• [WHAT IS BEING ASKED]: Below are some records. Say in a single number how many of their lines include the word "STEPPER".

[Stored data entries]
•••••

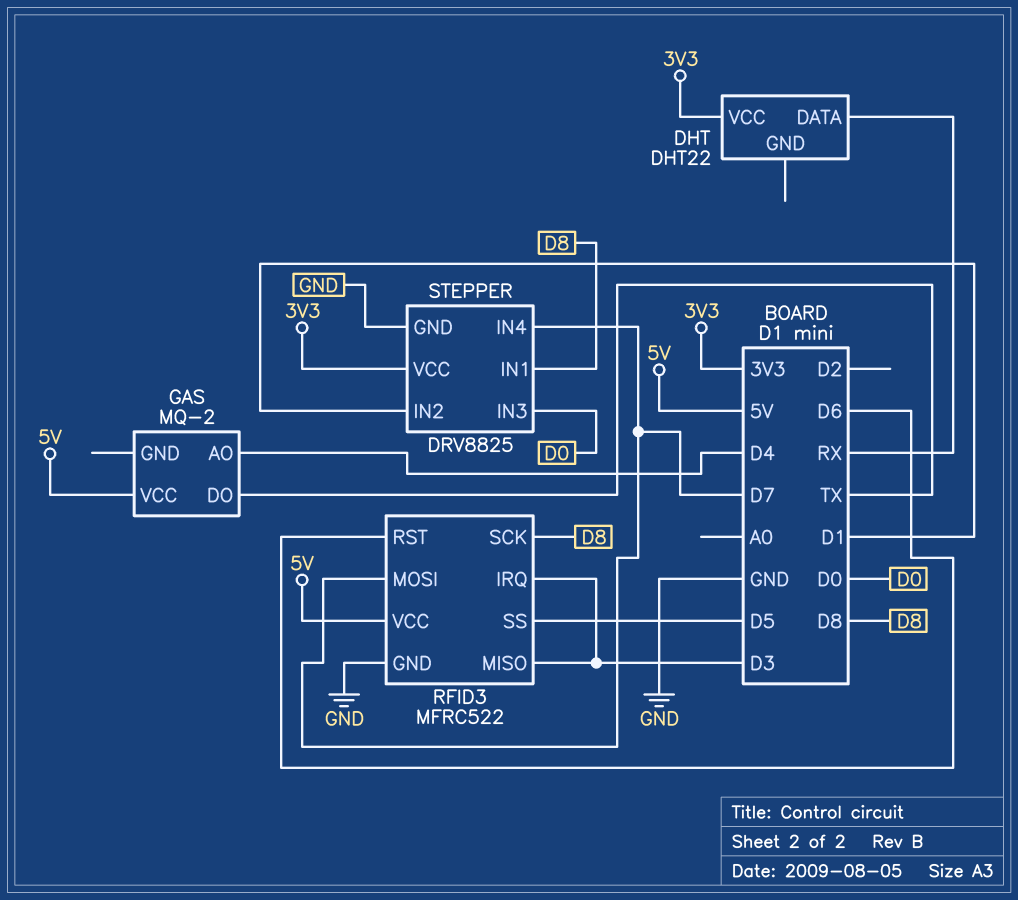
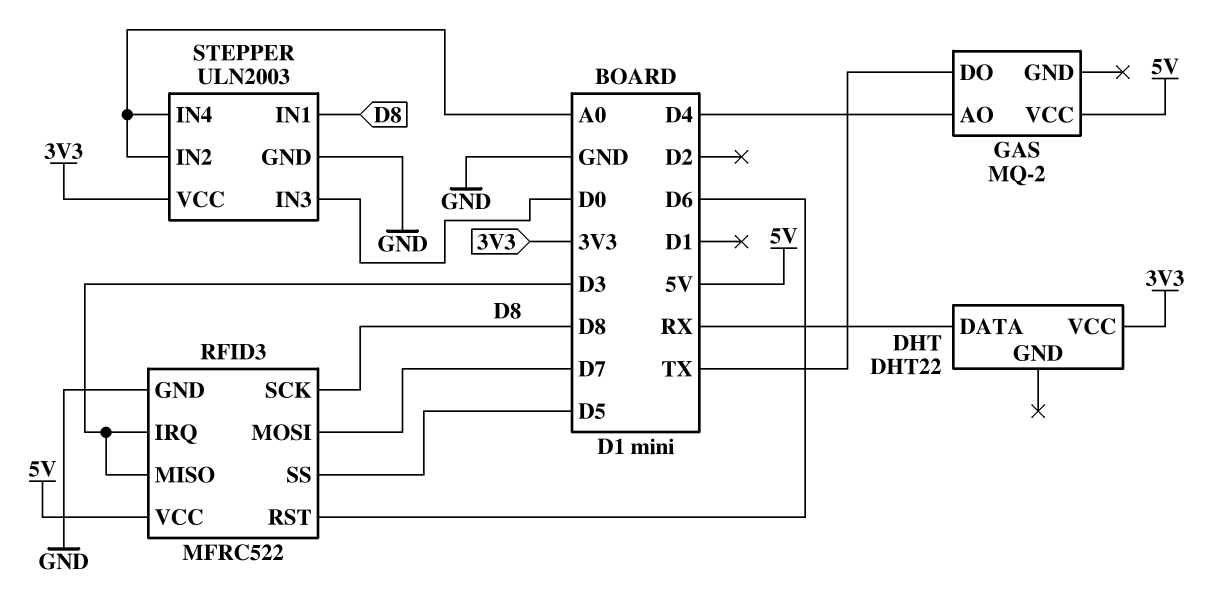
STEPPER: DRV8825 -> ULN2003
STEPPER pin IN2: D1 -> A0
STEPPER pin IN4: D7 -> A0

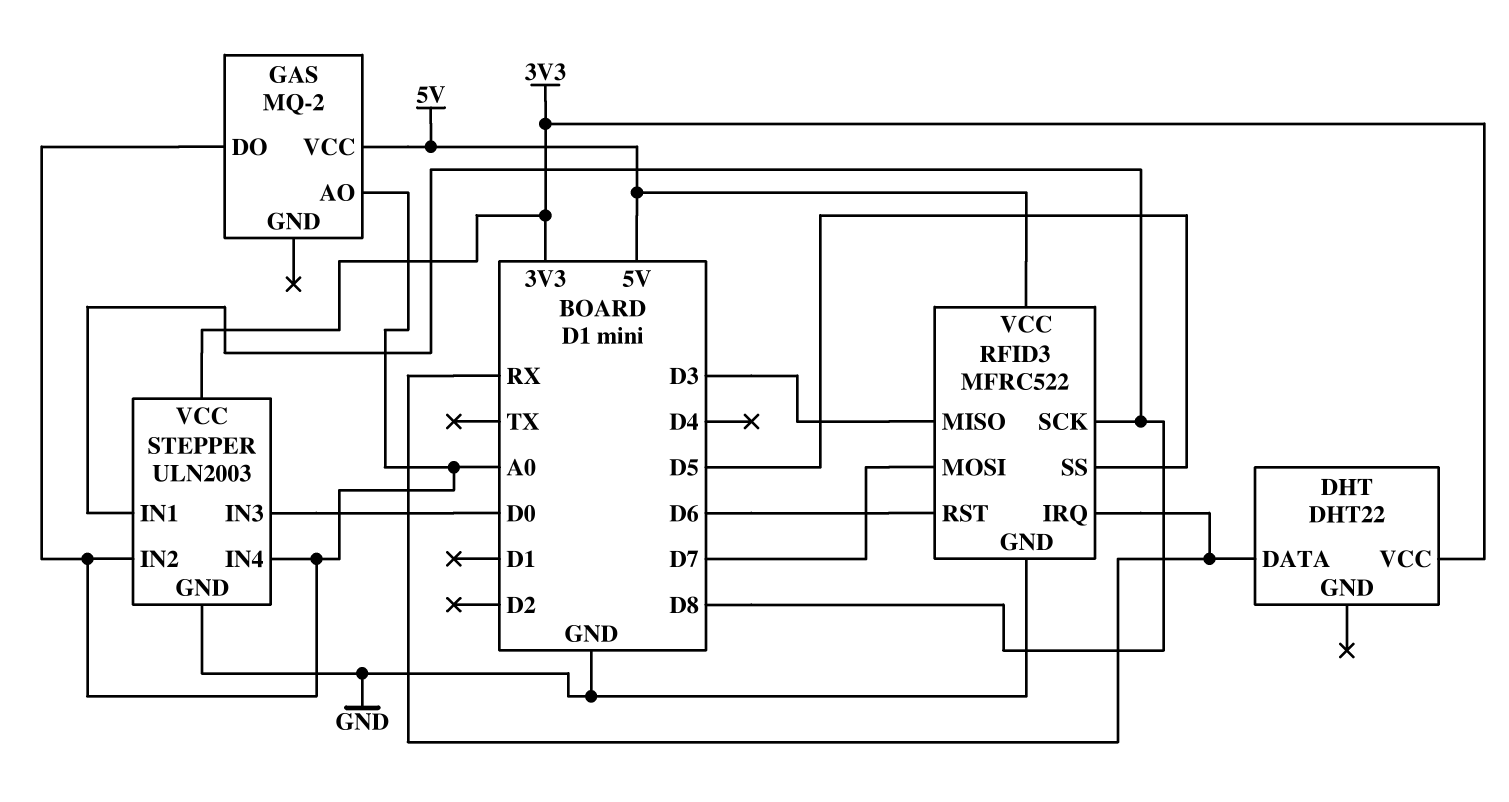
GAS pin AO: D4 -> A0
GAS pin DO: TX -> A0
RFID3 pin IRQ: D3 -> RX

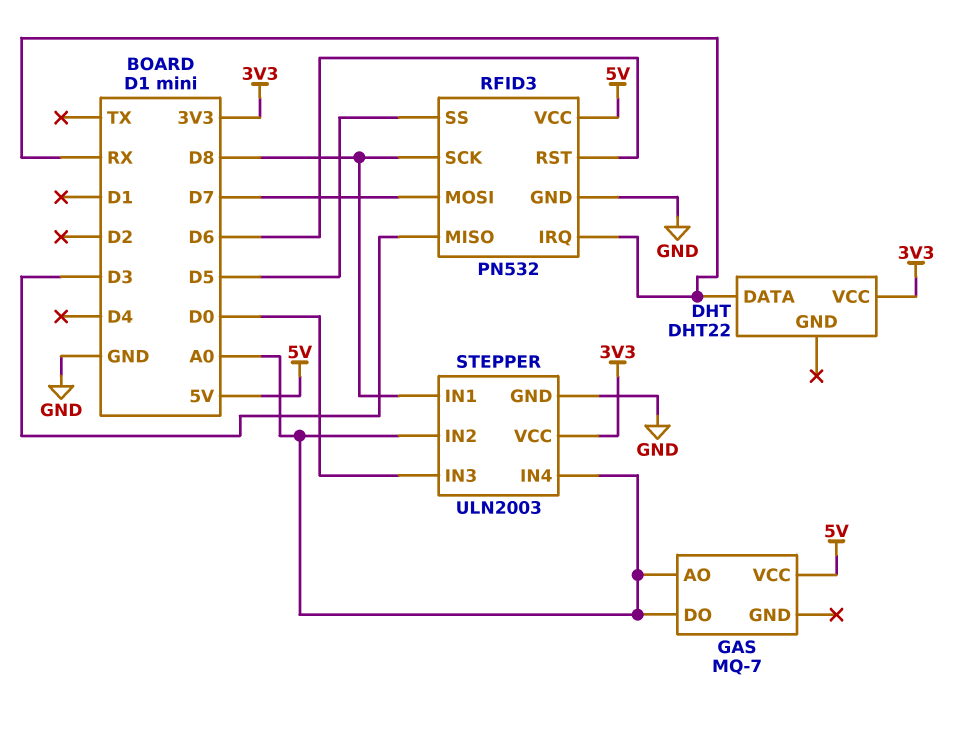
GAS: MQ-2 -> MQ-7
RFID3: MFRC522 -> PN532

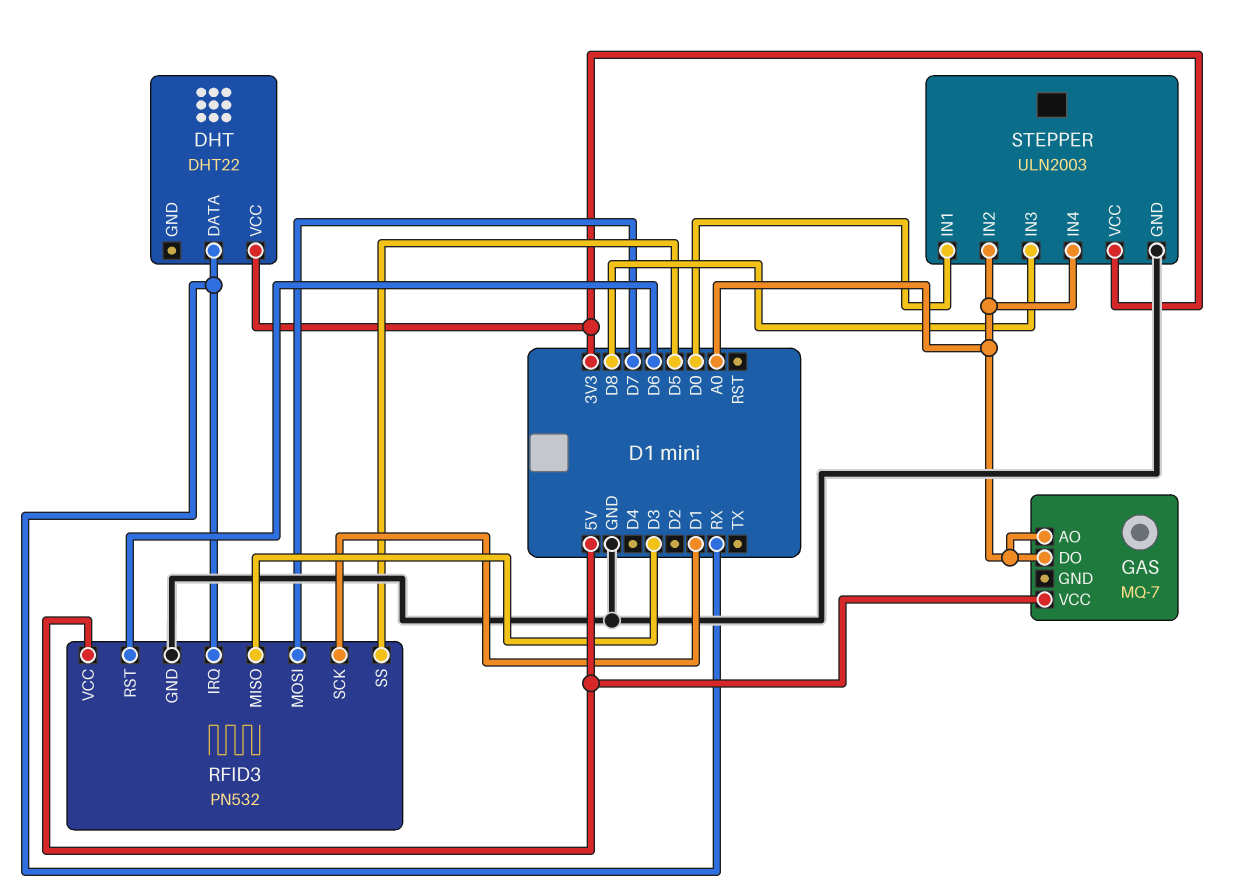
RFID3 pin SCK: D8 -> D1
STEPPER pin IN1: D8 -> D0
STEPPER pin IN3: D0 -> D8

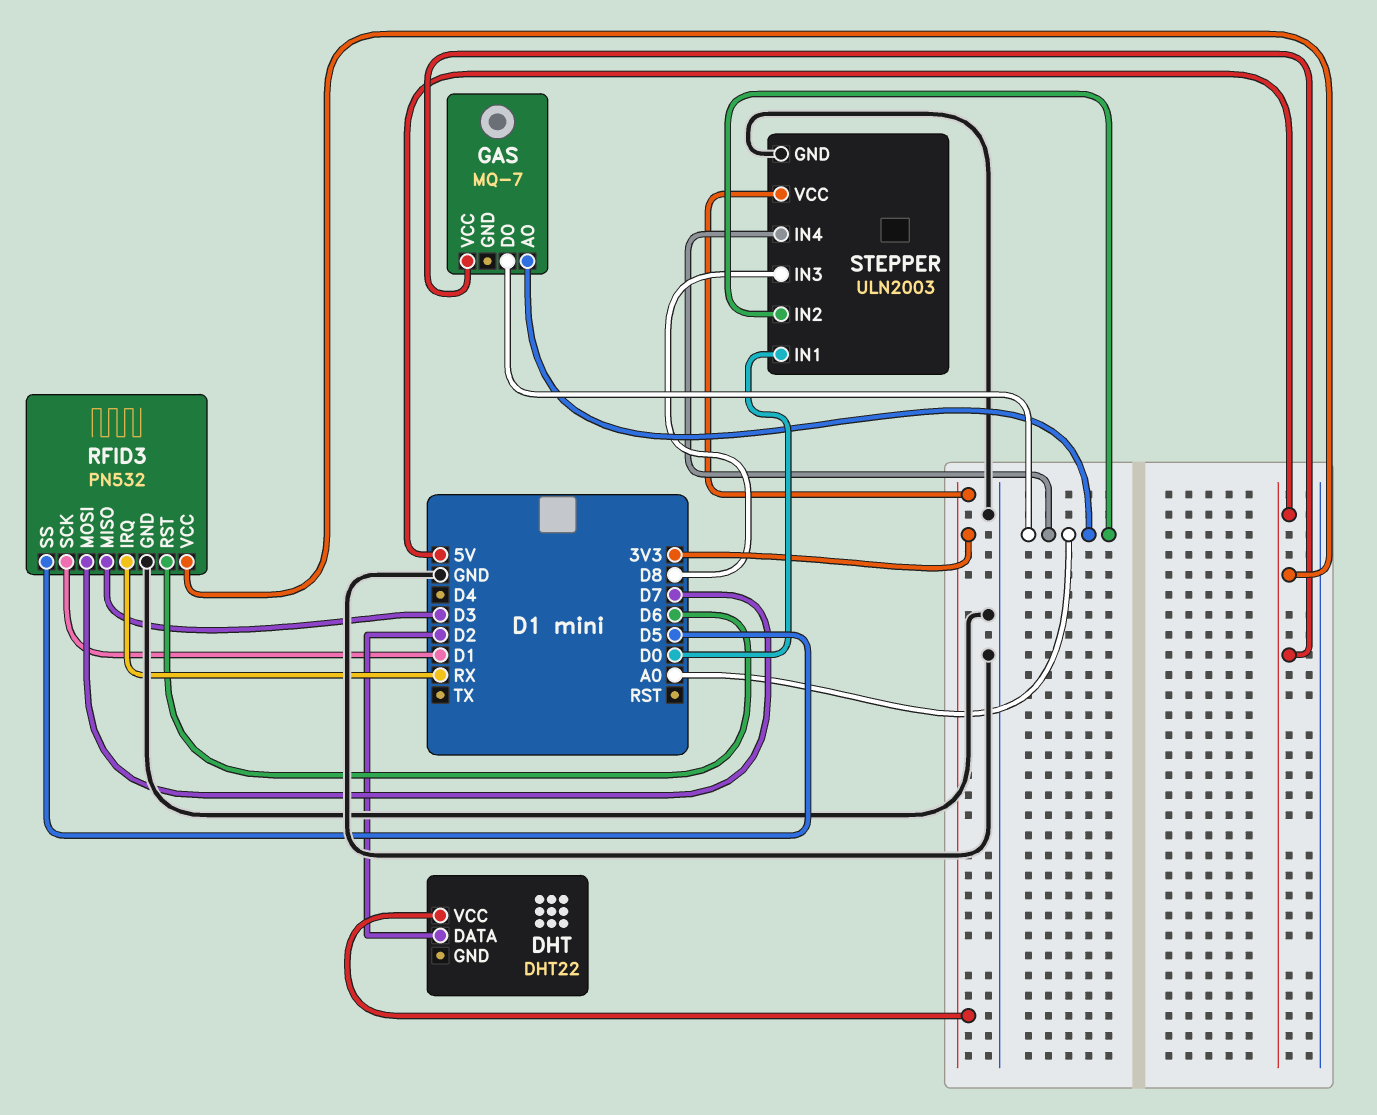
DHT pin DATA: RX -> D2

•••••

• [ANSWER BOX]: 5